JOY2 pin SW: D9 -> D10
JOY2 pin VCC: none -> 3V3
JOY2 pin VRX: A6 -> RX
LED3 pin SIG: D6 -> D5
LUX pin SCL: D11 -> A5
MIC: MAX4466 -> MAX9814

* * *

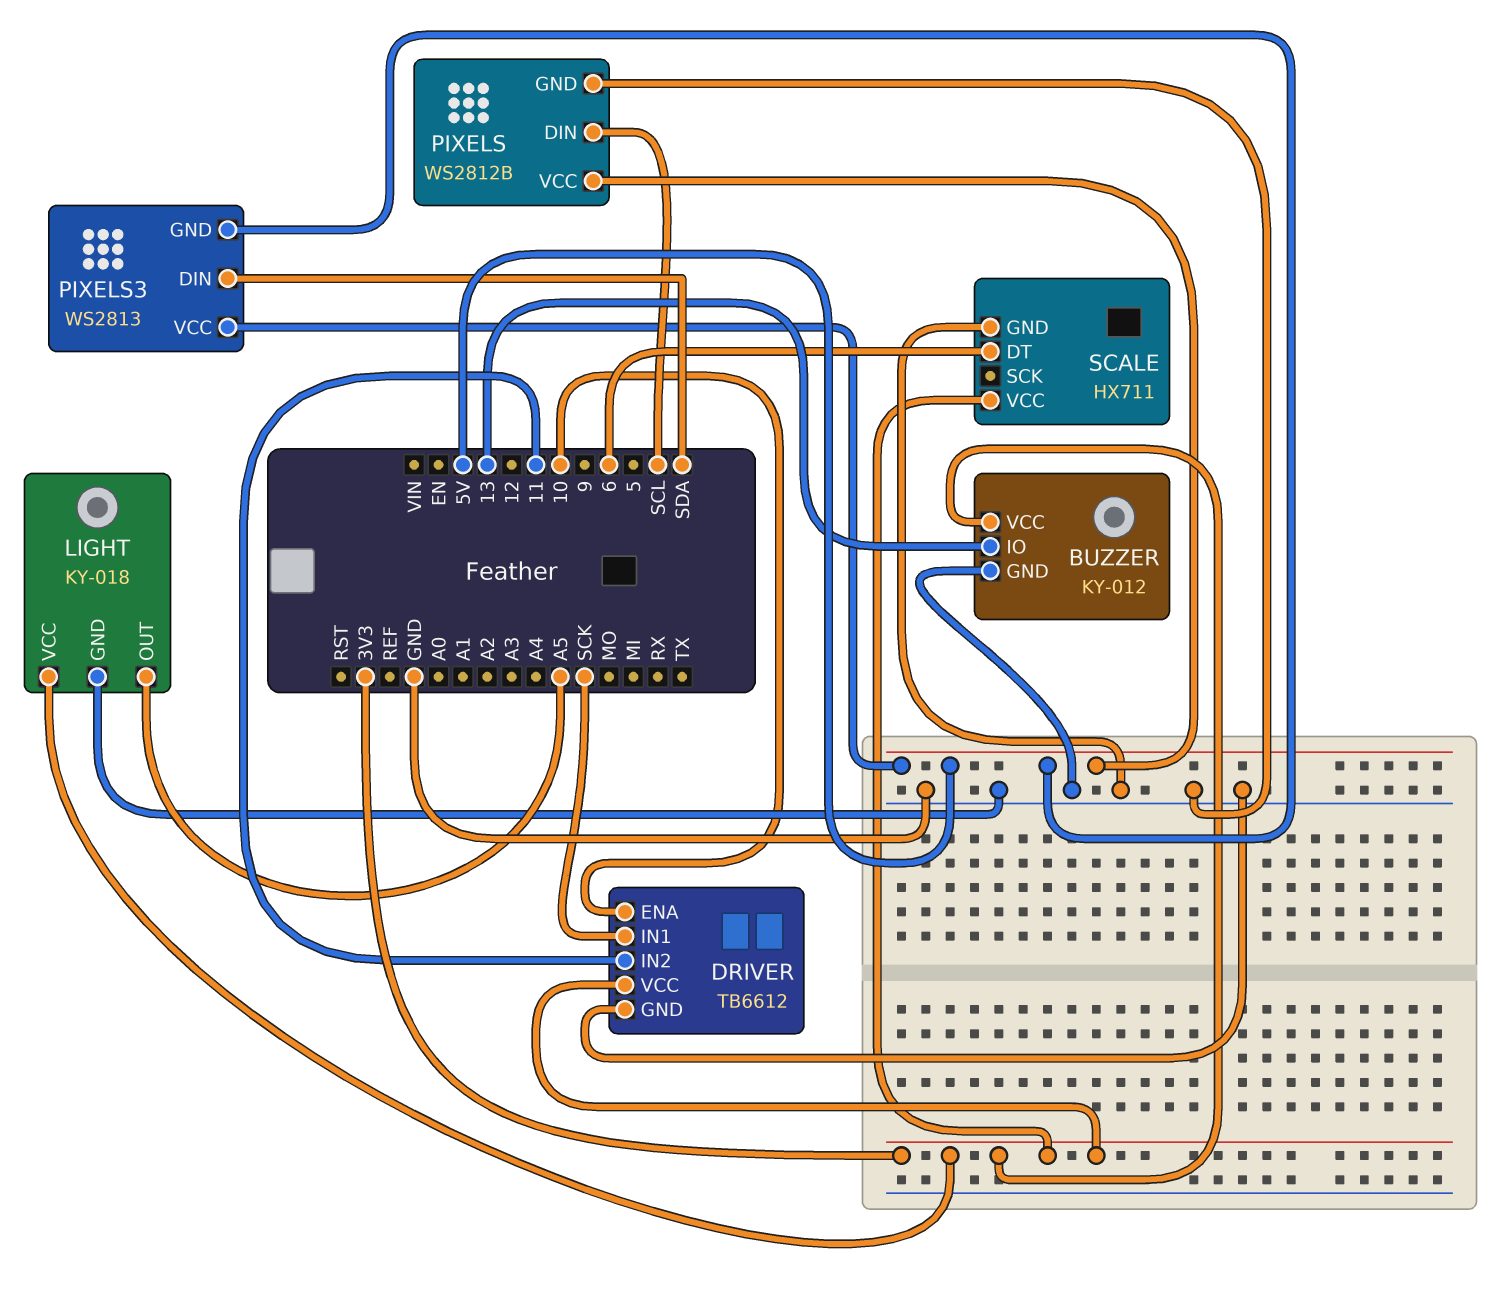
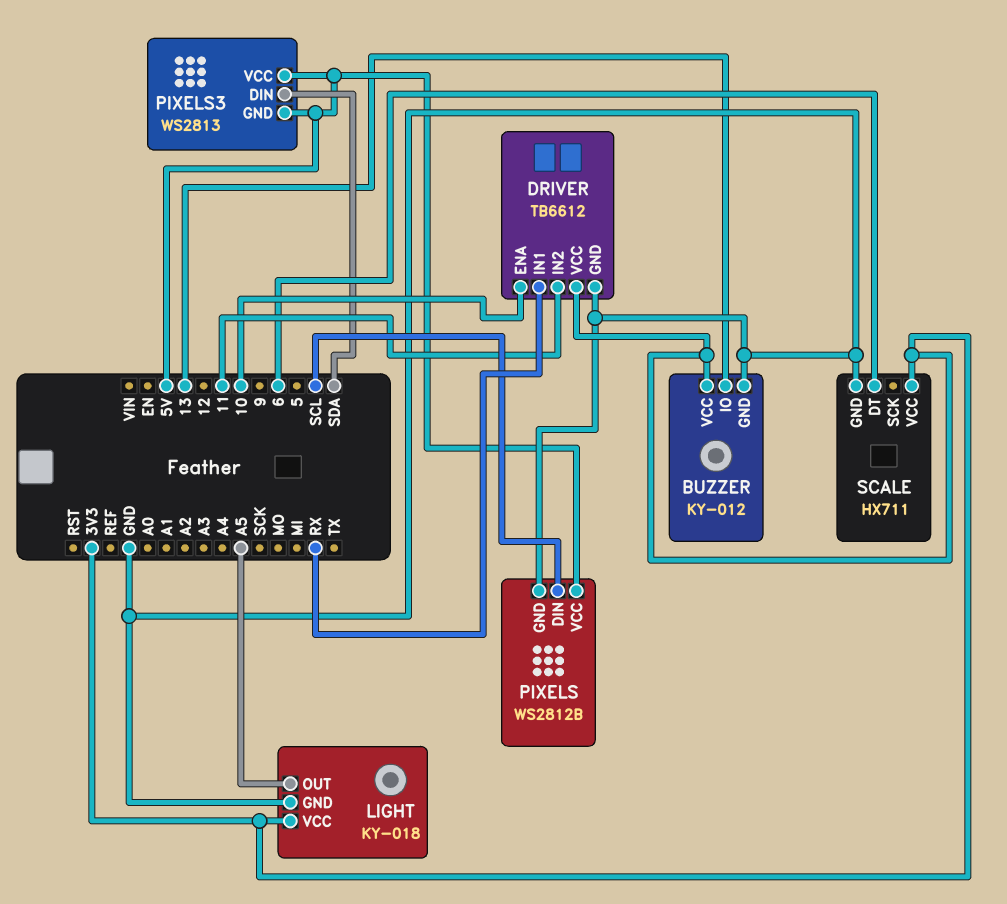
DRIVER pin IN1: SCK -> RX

■ **PROMPT**
Reproduce exactly, and with no other material, the lines between those holding "JOY2 pin SW: D9 -> D10" and "MIC: MAX4466 -> MAX9814", inclusive.

■ **RESPONSE**
JOY2 pin SW: D9 -> D10
JOY2 pin VCC: none -> 3V3
JOY2 pin VRX: A6 -> RX
LED3 pin SIG: D6 -> D5
LUX pin SCL: D11 -> A5
MIC: MAX4466 -> MAX9814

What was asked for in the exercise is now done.